◆ What you will do: Rewrite all the rows below, replacing "images" with "frames" and changing nothing else. Omit the pictures from your answer.

◆ Material for this task:

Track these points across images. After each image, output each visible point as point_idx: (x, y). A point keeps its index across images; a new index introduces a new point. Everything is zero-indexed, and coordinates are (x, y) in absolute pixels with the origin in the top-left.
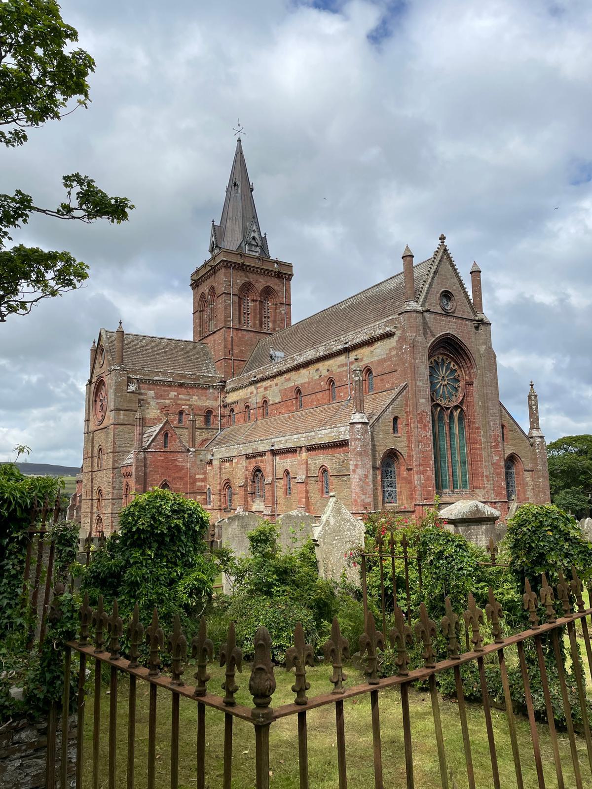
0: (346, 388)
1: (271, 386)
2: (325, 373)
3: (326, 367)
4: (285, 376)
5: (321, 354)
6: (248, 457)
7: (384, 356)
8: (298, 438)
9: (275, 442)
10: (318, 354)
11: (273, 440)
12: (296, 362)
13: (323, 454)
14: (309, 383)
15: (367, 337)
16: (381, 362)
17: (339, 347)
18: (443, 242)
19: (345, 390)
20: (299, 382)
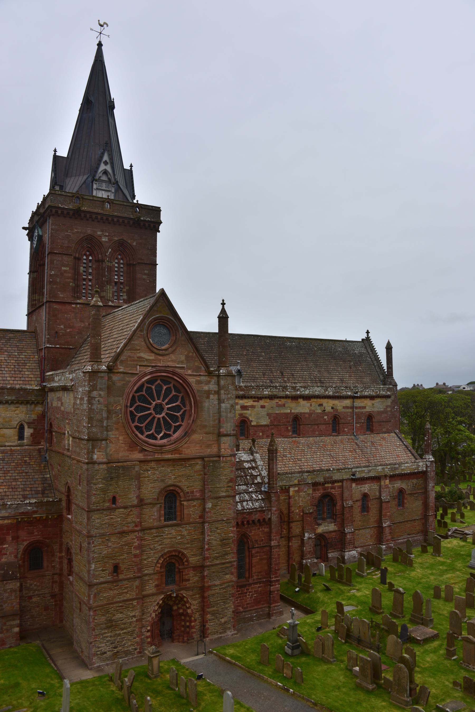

◆ Answer to this task:
Track these points across frames. After each image, output each visible point as point_idx: (x, y). A point keeps its index across frames; a new index introduces a new point. Everything is zero-indexed, and coordinates are (x, y) in absolute pixels with the origin in the top-left.
0: (346, 388)
1: (271, 386)
2: (325, 373)
3: (326, 367)
4: (285, 376)
5: (321, 354)
6: (248, 457)
7: (384, 356)
8: (298, 438)
9: (275, 442)
10: (318, 354)
11: (273, 440)
12: (296, 362)
13: (323, 454)
14: (309, 383)
15: (367, 337)
16: (381, 362)
17: (339, 347)
18: (443, 242)
19: (345, 390)
20: (299, 382)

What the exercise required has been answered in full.